Scene edit records
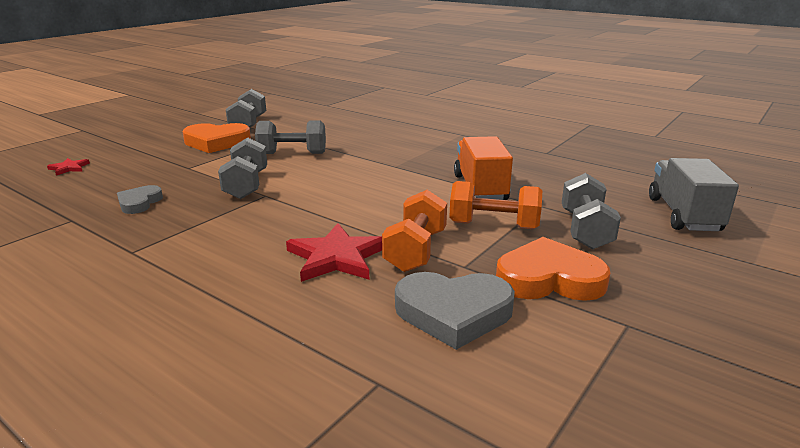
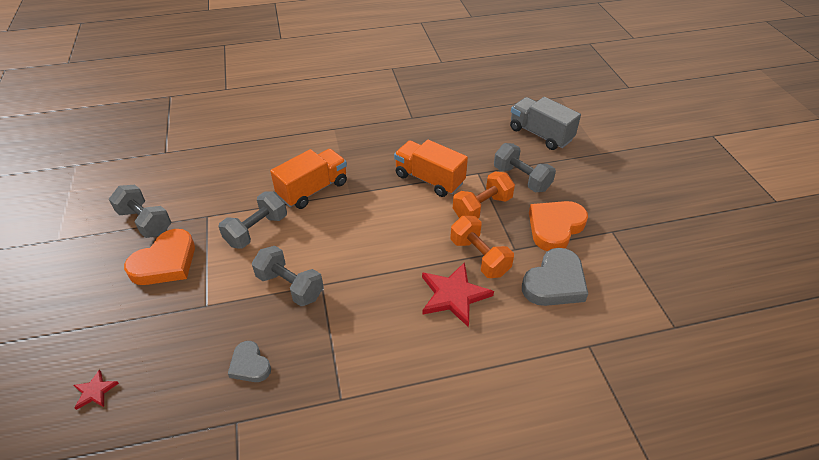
camera: 50 degrees left, 20 degrees up
(373, 153) = (313, 190): none -> orange truck

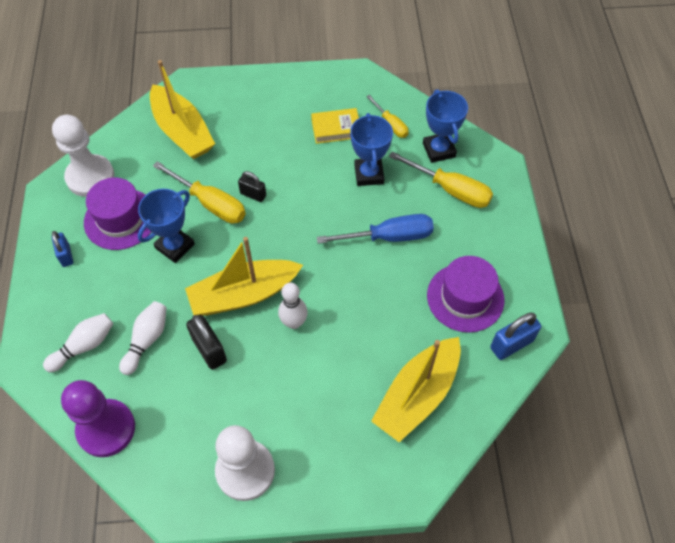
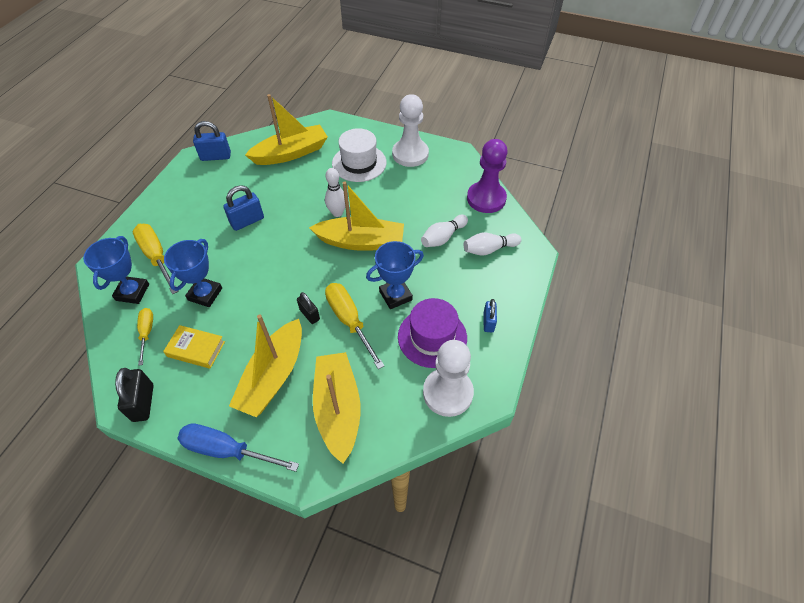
camera: 155 degrees left, 5 degrees down
(209, 350) = (402, 217): black padlock -> black padlock (143, 403)
(253, 134) = (273, 376): none -> yellow boat
(311, 419) = (359, 163): none -> white hat
(389, 237) = (232, 241): blue screwdriver -> blue screwdriver (227, 450)
(392, 267) = (247, 221): none -> blue padlock
(465, 297) = (217, 188): purple hat -> none

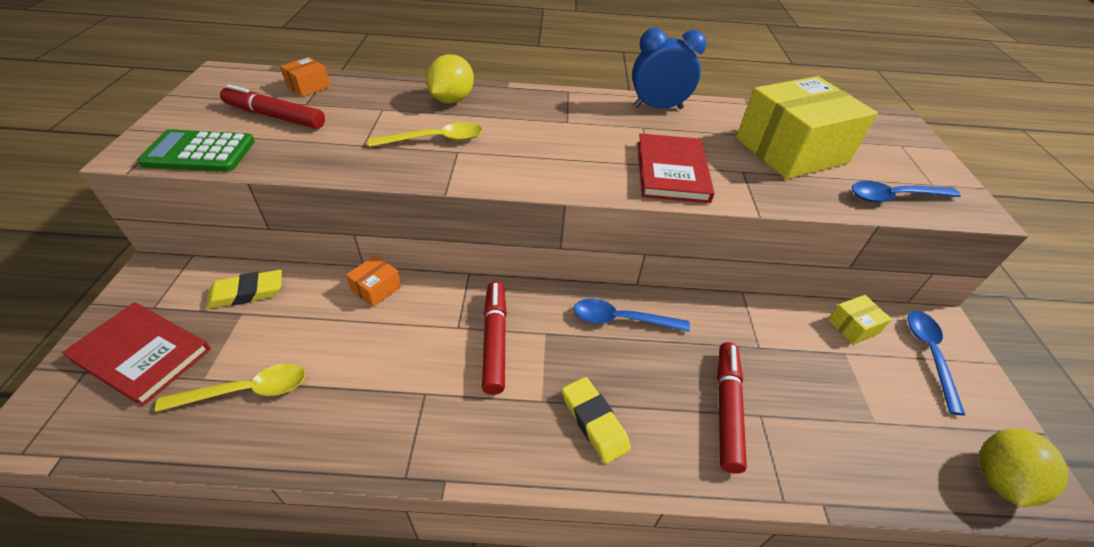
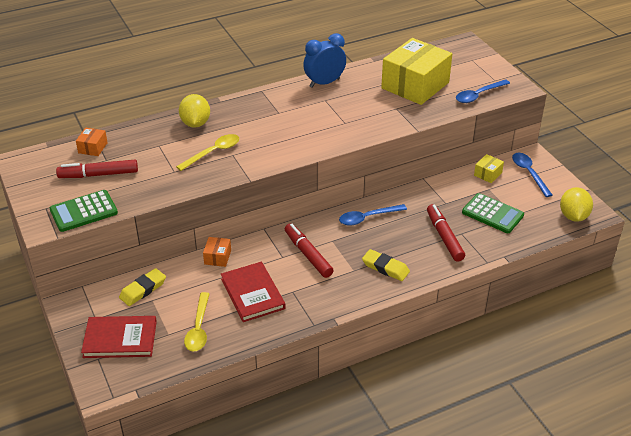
camera: 25 degrees left, 5 degrees down
(246, 391) = (198, 328): yellow spoon -> yellow spoon turned 135 degrees clockwise
(672, 171) = (359, 122): red book -> red book (252, 293)
(833, 403) = (492, 214): none -> green calculator

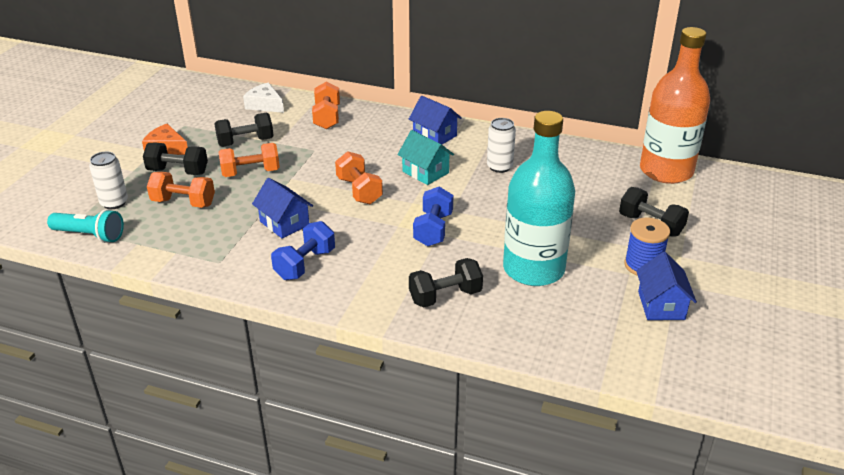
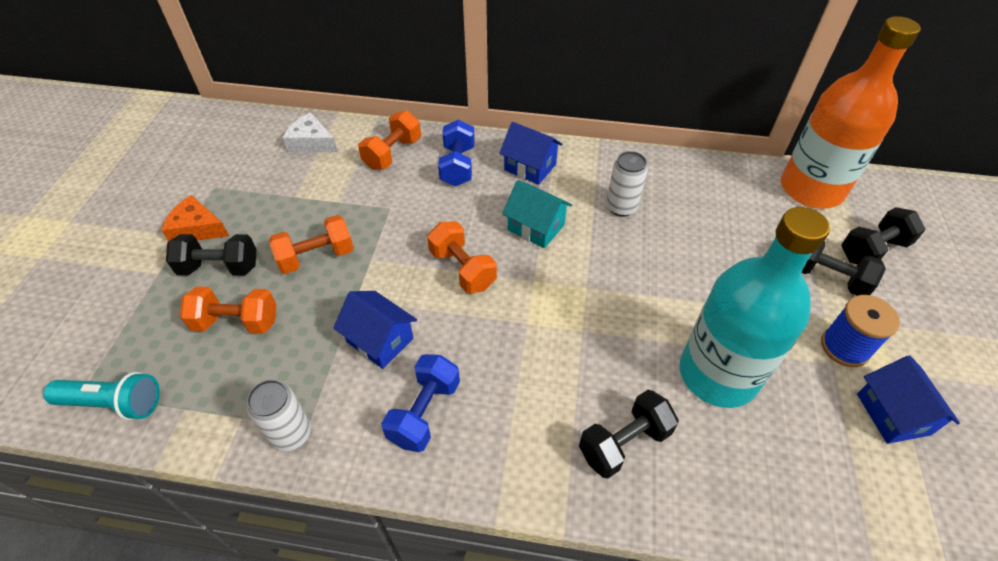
camera: 10 degrees left, 15 degrees up
(114, 203) = (140, 336): white can -> white can (291, 434)
(245, 142) = (299, 206): black dumbbell -> black dumbbell (872, 250)
(327, 117) = (393, 154): orange dumbbell -> orange dumbbell turned 45 degrees clockwise
(433, 229) = (573, 323): blue dumbbell -> blue dumbbell (458, 166)

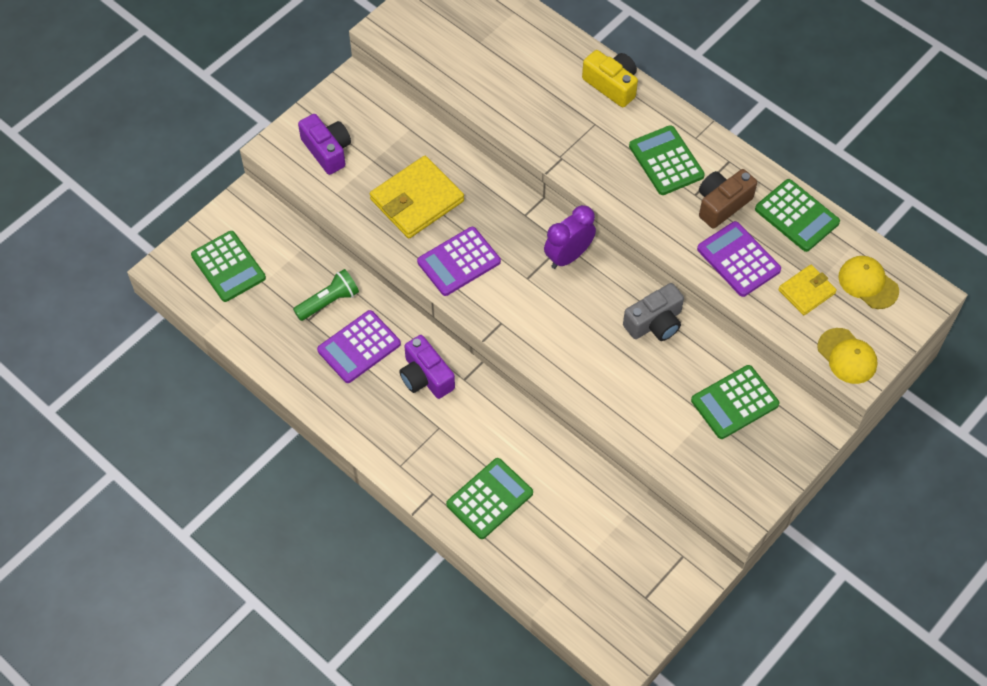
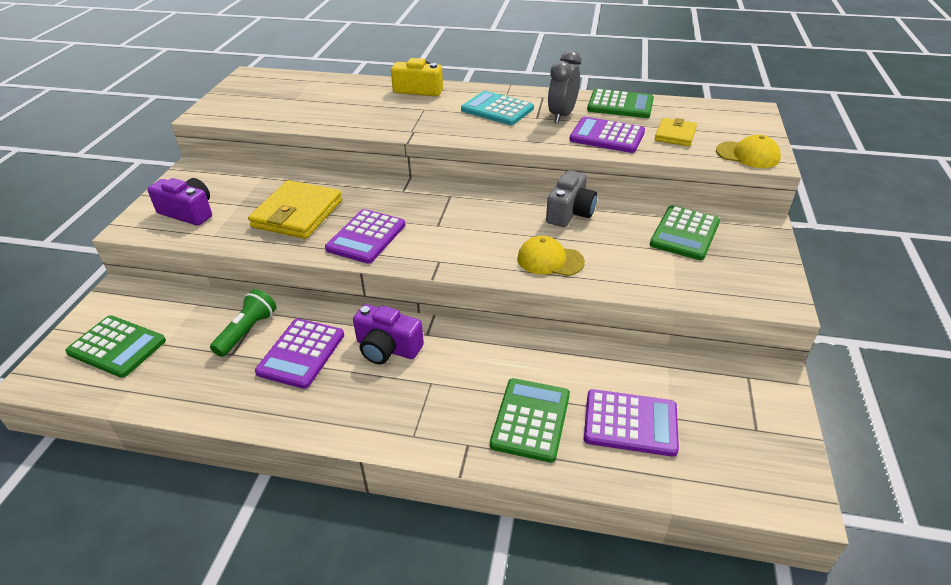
camera: 30 degrees left, 20 degrees down
(558, 541) = (630, 423): none -> purple calculator
(568, 256) = (461, 201): purple clock -> none
(666, 161) = (497, 109): green calculator -> turquoise calculator
(722, 204) = (562, 116): brown camera -> grey clock
(868, 283) = (709, 118): yellow cap -> yellow cap (550, 260)

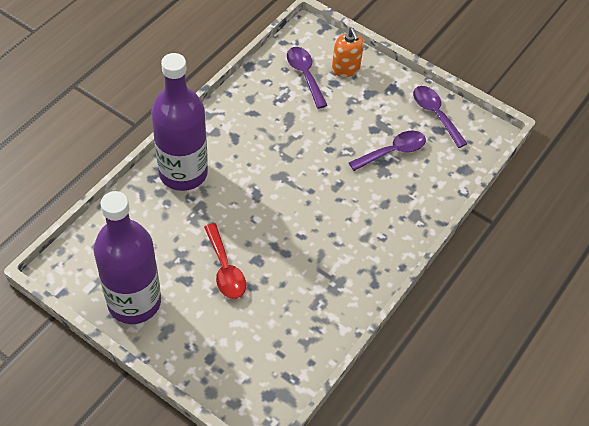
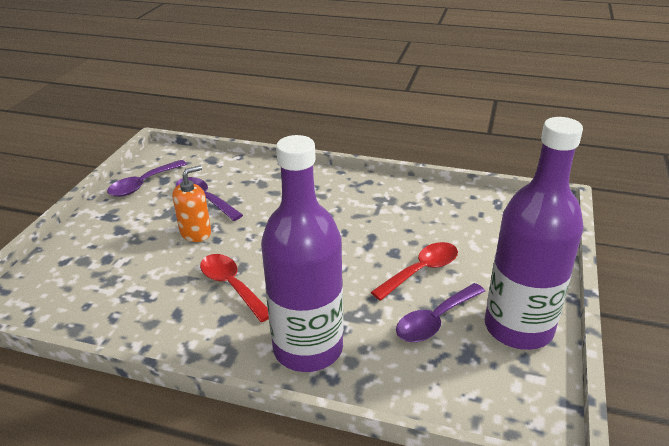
camera: 105 degrees left, 20 degrees down
(267, 147) = (232, 286): none -> red spoon
(305, 75) = (96, 284): purple spoon -> purple spoon (435, 320)
(345, 69) = (80, 254): orange soap dispenser -> orange soap dispenser (196, 232)

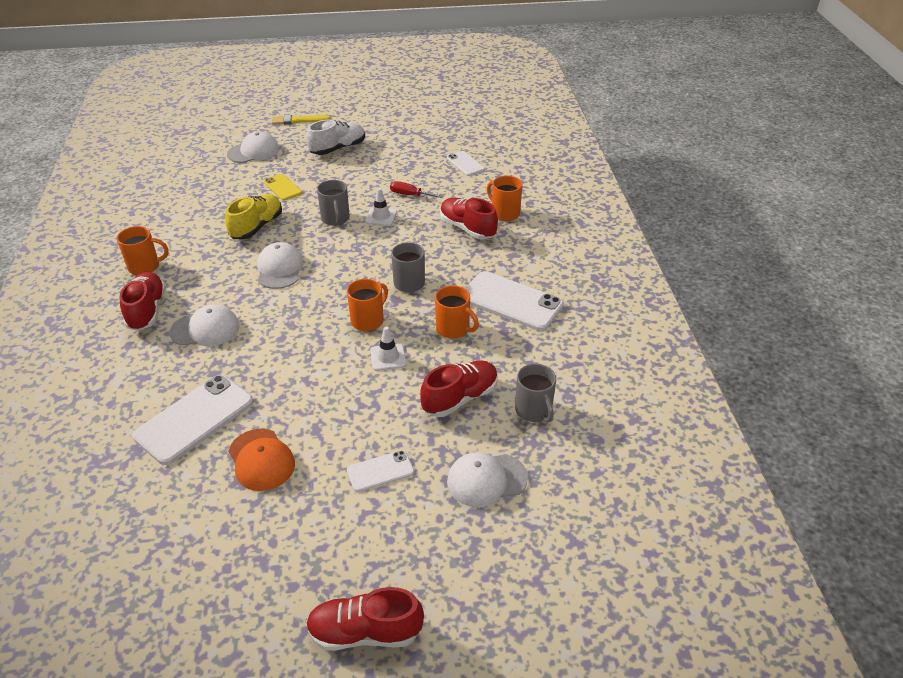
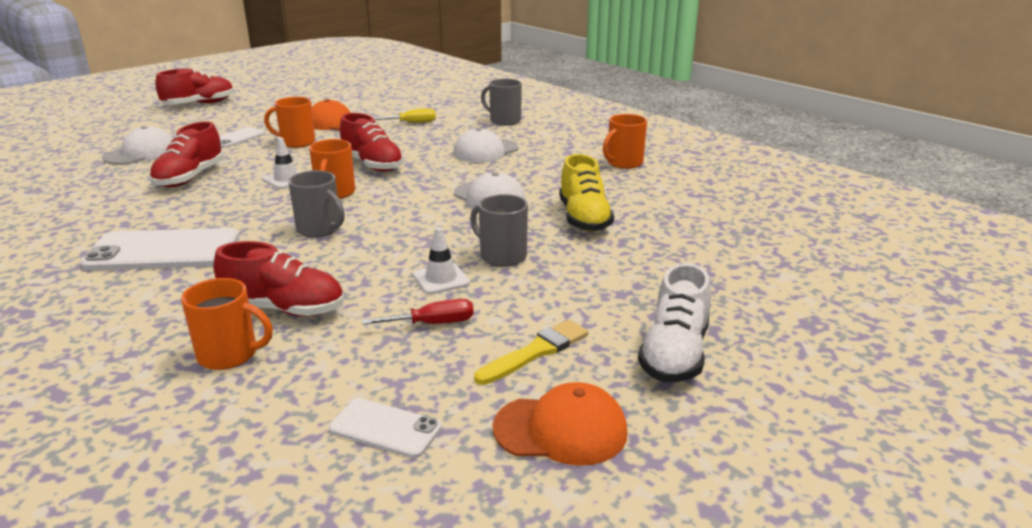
camera: 145 degrees right, 15 degrees down
(147, 310) = (557, 146): red shoe -> red shoe (372, 165)
(194, 419) = (412, 123): white phone -> yellow screwdriver
(253, 151) = (785, 294): white cap -> none
(282, 187) = (639, 265): yellow phone -> none
(298, 120) = (854, 381): yellow brush -> yellow brush (535, 352)
(410, 143) = (560, 430): none -> orange cap
(453, 329) = (228, 212): orange mug -> orange mug (297, 142)
(534, 410) = (105, 189): grey mug -> grey mug (504, 121)

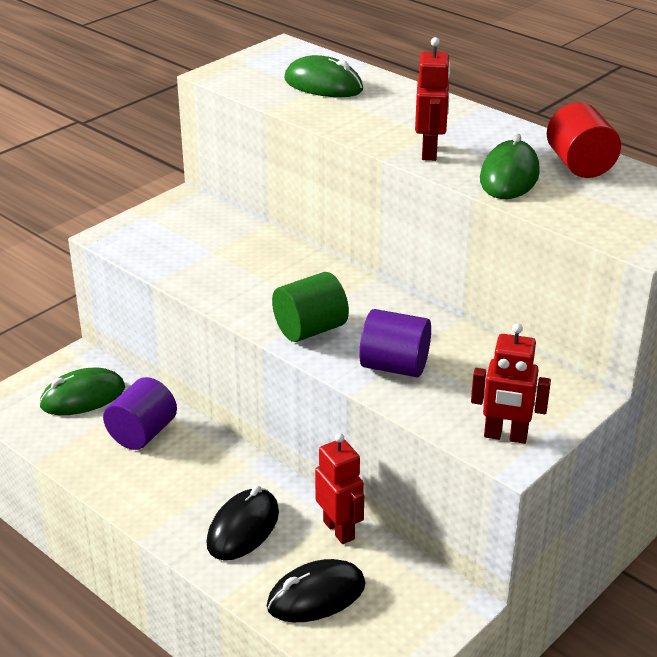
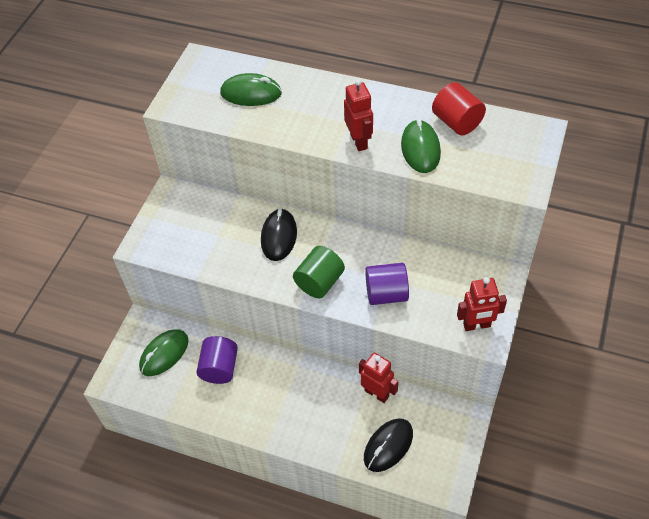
camera: 20 degrees left, 20 degrees up
(243, 528) = (321, 415): black mouse -> black mouse (279, 236)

What needs to be done
Transcribe the lines above exactly, beginning at the one with "(558, 541) = (630, 423): none" and ending at the one with "camera: 145 degrees right, 15 degrees down". Include both; exclude the pictures.

Reply
(558, 541) = (630, 423): none -> purple calculator
(568, 256) = (461, 201): purple clock -> none
(666, 161) = (497, 109): green calculator -> turquoise calculator
(722, 204) = (562, 116): brown camera -> grey clock
(868, 283) = (709, 118): yellow cap -> yellow cap (550, 260)

camera: 105 degrees left, 20 degrees down
(267, 147) = (232, 286): none -> red spoon
(305, 75) = (96, 284): purple spoon -> purple spoon (435, 320)
(345, 69) = (80, 254): orange soap dispenser -> orange soap dispenser (196, 232)

camera: 145 degrees right, 15 degrees down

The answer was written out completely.